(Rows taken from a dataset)
>> Begin
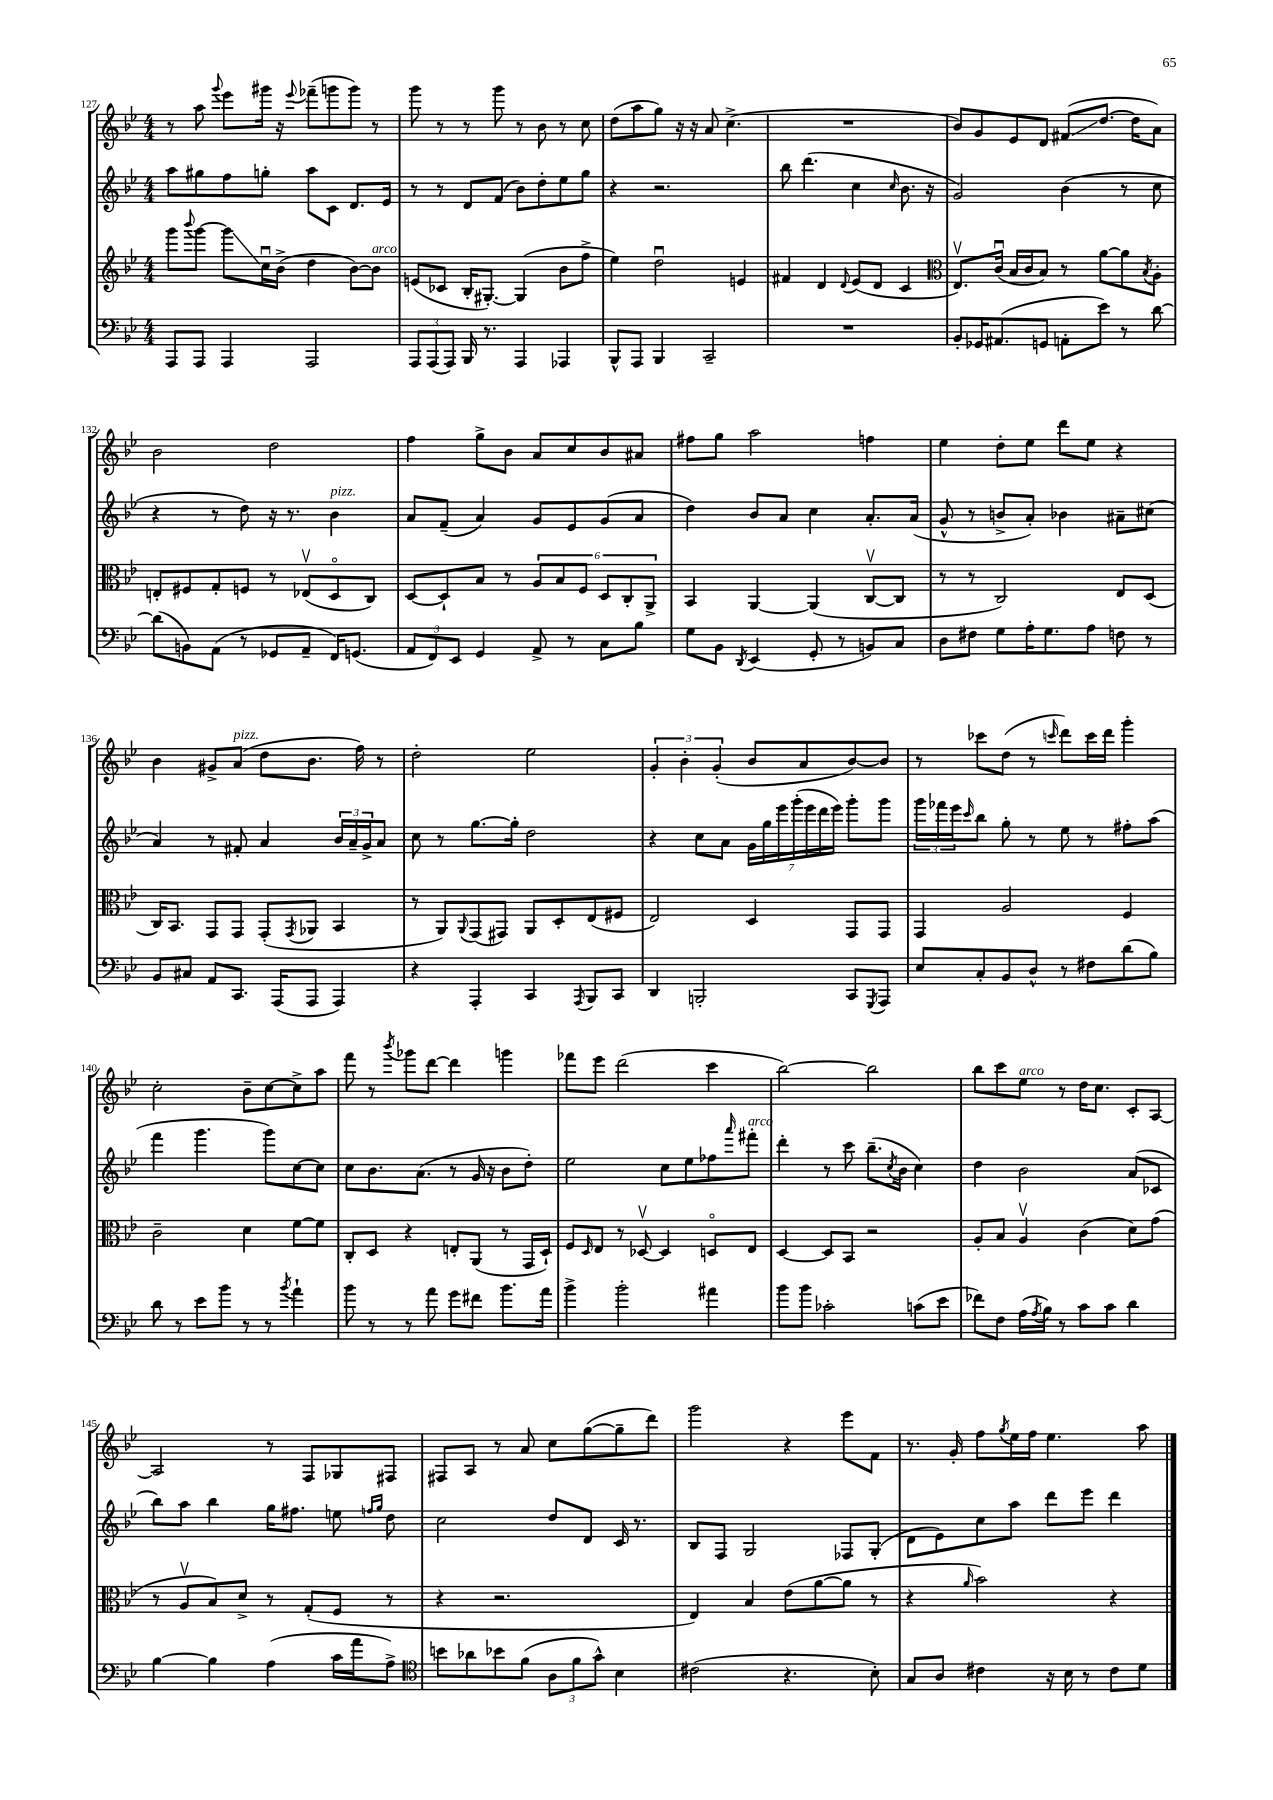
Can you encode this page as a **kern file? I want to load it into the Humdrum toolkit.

**kern	**kern	**kern	**kern
*staff4	*staff3	*staff2	*staff1
*clefF4	*clefG2	*clefG2	*clefG2
*k[b-e-]	*k[b-e-]	*k[b-e-]	*k[b-e-]
*M4/4	*M4/4	*M4/4	*M4/4
8AAA	8ggg	8aa	8r
.	8qqbbb-	.	.
8AAA	[8ggg	8gg#	8aa
.	.	.	8qqggg
4AAA	8ggg]	8ff	8eee-
.	16ccu	8gg'	16ggg#
.	(16b-^	.	16r
.	.	.	8qqeee-
2AAA	4dd	8aa	(8fff-~
.	.	8c	8ggg
.	[8b-)	8.d	8ggg)
.	8b-]	.	8r
.	.	16e-	.
=	=	=	=
12AAA	(8e	8r	8ggg
(12AAA	.	.	.
.	8c-	8r	8r
12AAA)	.	.	.
16BBB-	16B-'	8d	8r
8.r	[8.G#')	.	.
.	.	(8f	8ggg
4AAA	(4G#]	8b-)	8r
.	.	8dd'	8b-
4AAA-	8b-	8ee-	8r
.	8ff^	8gg	8cc
=	=	=	=
8BBB-^^	4ee-)	4r	(8dd
8AAA	.	.	8aa
4BBB-	2ddu	2.r	8gg)
.	.	.	16r
.	.	.	16r
2CC~	.	.	8a
.	.	.	(4.cc^
.	4e	.	.
=	=	=	=
1r	4f#	8bb-	1r
.	.	(4.ddd	.
.	4d	.	.
.	8qqd	.	.
.	(8e-	4cc	.
.	8d	.	.
.	.	16qqcc	.
.	4c	8.b-	.
.	.	16r	.
=	=	=	=
*	*clefC3	*	*
8BB-'	8.E-v)	2g)	8b-)
16GG-	.	.	8g
(8.AA#	(16cu	.	.
.	16B-	.	8e-
.	16c	.	.
8GG	8B-)	.	8d
8AA'	8r	(4b-	(8f#
8e-)	[8a	.	[8.dd
8r	8a]	8r	.
.	.	.	16dd]
.	8qB-	.	.
[8d	8A'	8cc	8a)
=	=	=	=
(8d]	8E'	4r	2b-
8BB)	8F#	.	.
(8AA	8G'	8r	.
8r	8F	8dd)	.
8GG-	8r	16r	2dd
.	.	8.r	.
8AA~	(8E-v	.	.
16FF)	8Do	4b-	.
(8.GG	.	.	.
.	8C)	.	.
=	=	=	=
12AA	[8D	8a	4ff
12FF)	.	.	.
.	8D`]	(8f~	.
12EE-	.	.	.
4GG	8B-	4a)	8gg^
.	8r	.	8b-
8AA^	12A	8g	8a
.	12B-	.	.
8r	.	8e-	8cc
.	12F	.	.
8C	12D	(8g	8b-
.	12C'	.	.
8B-	.	8a	8a#
.	12AA^	.	.
=	=	=	=
8G	4BB-	4dd)	8ff#
8BB-	.	.	8gg
8qDD	.	.	.
(4EE-	[4AA	8b-	2aa
.	.	8a	.
8GG'	(4AA]	4cc	.
8r	.	.	.
8BB)	[8Cv	8.a'	4ff
8C	8C]	.	.
.	.	(16a	.
=	=	=	=
8D	8r	8g^^	4ee-
8F#	8r	8r	.
8G	2C)	8b^	8dd'
16A'	.	8a')	8ee-
8.G	.	.	.
.	.	4b-	8ddd
8A	.	.	8ee-
8F	8E-	8a#~	4r
8r	(8D	(8cc#	.
=	=	=	=
8BB-	16C)	4a)	4b-
.	8.BB-	.	.
8C#	.	.	.
8AA	8GG	8r	8g#^
8.CC	8GG	8f#'	(8a
.	(8GG'	4a	8dd
(16AAA	.	.	.
.	8qGG	.	.
8AAA	8AA-	.	8.b-
4AAA)	4BB-	24b-	.
.	.	24a~	.
.	.	.	16ff)
.	.	24g^	.
.	.	8a	8r
=	=	=	=
4r	8r	8cc	2dd'
.	8AA)	8r	.
.	8qqAA	.	.
4AAA'	(8GG	[8.gg	.
.	8GG#)	.	.
.	.	16gg']	.
4CC	8AA	2dd	2ee-
.	8D'	.	.
8qAAA	.	.	.
8BBB-	(8E-	.	.
8CC	8F#	.	.
=	=	=	=
4DD	2E-)	4r	6g'
.	.	.	6b-'
2BBB'	.	8cc	.
.	.	.	(6g'
.	.	8a	.
.	4D	28g	8b-
.	.	28gg	.
.	.	28eee-	.
.	.	(28ggg'	.
.	.	.	8a
.	.	28eee-	.
.	.	28ddd	.
.	.	28eee-)	.
8CC	8GG	8ggg'	[8b-)
8qGGG	.	.	.
8AAA	8GG	8ggg	8b-]
=	=	=	=
8E-	4GG	24ggg	8r
.	.	24fff-	.
.	.	24eee-	.
.	.	16qqccc	.
8C'	.	8bb-	8ccc-
8BB-	2A	8gg'	(8dd
8D^^	.	8r	8r
.	.	.	16qqccc
8r	.	8ee-	8ddd)
8F#	.	8r	16ccc
.	.	.	16ddd
(8d	4F	8ff#'	4ggg'
8B-)	.	(8aa	.
=	=	=	=
8d	2c~	4fff	2cc'
8r	.	.	.
8e-	.	4.ggg	.
8b-	.	.	.
8r	4d	.	8b-~
8r	.	8ggg)	[8cc
8qb-	.	.	.
4a`	[8f	[8cc	8cc^]
.	8f]	8cc]	8aa
=	=	=	=
8b-	8C'	8cc	8fff
8r	8D	8.b-	8r
.	.	.	8qbbb-
8r	4r	.	8ggg-
.	.	(8.a	.
8a	.	.	[8ddd
8g	8E'	8r	4ddd]
8f#	(8AA	16g	.
.	.	16r	.
8.b-	8r	8b-	4ggg
.	16GG	8dd')	.
16a	16D`)	.	.
=	=	=	=
4b-^	8F	2ee-	8fff-
.	16qqD	.	.
.	8E-	.	8eee-
2b-'	8r	.	(2ddd
.	[8D-v	.	.
.	4D-]	8cc	.
.	.	8ee-	.
4a#	8Do	8ff-	4ccc
.	.	16qqaaa	.
.	8E-	8fff#'	.
=	=	=	=
8b-	[4D	4ddd'	[2bb-)
8b-	.	.	.
2c-'	8D]	8r	.
.	8BB-	8ccc	.
.	2r	(8.bb-~	2bb-]
.	.	8qcc	.
.	.	16b-	.
(8c	.	4cc)	.
8e-	.	.	.
=	=	=	=
8f-)	8A'	4dd	8bb-
8F	8B-	.	8ccc
(16A	4Av	2b-	8ee-
8qA	.	.	.
16B-)	.	.	.
8r	.	.	8r
8c	(4c	.	16dd
.	.	.	8.cc
8c	.	.	.
4d	8d)	(8a	8c'
.	(8g	8c-	[8A
=	=	=	=
[4B-	8r	8bb-)	2A]
.	8Av	8aa	.
4B-]	8B-)	4bb-	.
.	8d^	.	.
(4A	8r	16gg	8r
.	.	8.ff#	.
.	(8G'	.	8F
16c	8F	8ee	8G-
16a	.	.	.
.	.	16qqff	.
.	.	16qqgg	.
8A^)	8r	8dd	8F#
=	=	=	=
*clefC4	*	*	*
8b	4r	2cc	8F#
8a-	.	.	8A
8b-	2.r	.	8r
(8f	.	.	8a
12A	.	8dd	8cc
12f	.	.	.
.	.	8d	([8gg
12g^^)	.	.	.
4B-	.	16c	8gg~]
.	.	8.r	.
.	.	.	8ddd)
=	=	=	=
(2c#	4E-)	8B-	2ggg
.	.	8F	.
.	4B-	2G	.
4.r	(8e-	.	4r
.	[8a	.	.
.	8a]	8F-	8eee-
8B-')	8r	(8G'	8f
=	=	=	=
8G	4r	8d	8.r
8A	.	8e-)	.
.	.	.	16g'
.	16qqa	.	.
4c#	2b-)	8cc	8ff
.	.	.	8qgg
.	.	8aa	16ee-
.	.	.	16ff
16r	.	8ddd	4.ee-
16B-	.	.	.
8r	.	8eee-	.
8c#	4r	4ddd	.
8d	.	.	8aa
==	==	==	==
*-	*-	*-	*-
>> End
> TO BE DONE: Which lines in the records above contain the string "kern"? Copy out each of those lines in full.

> TASK ANSWER:
Can you encode this page as a **kern file? I want to load it into the Humdrum toolkit.
**kern	**kern	**kern	**kern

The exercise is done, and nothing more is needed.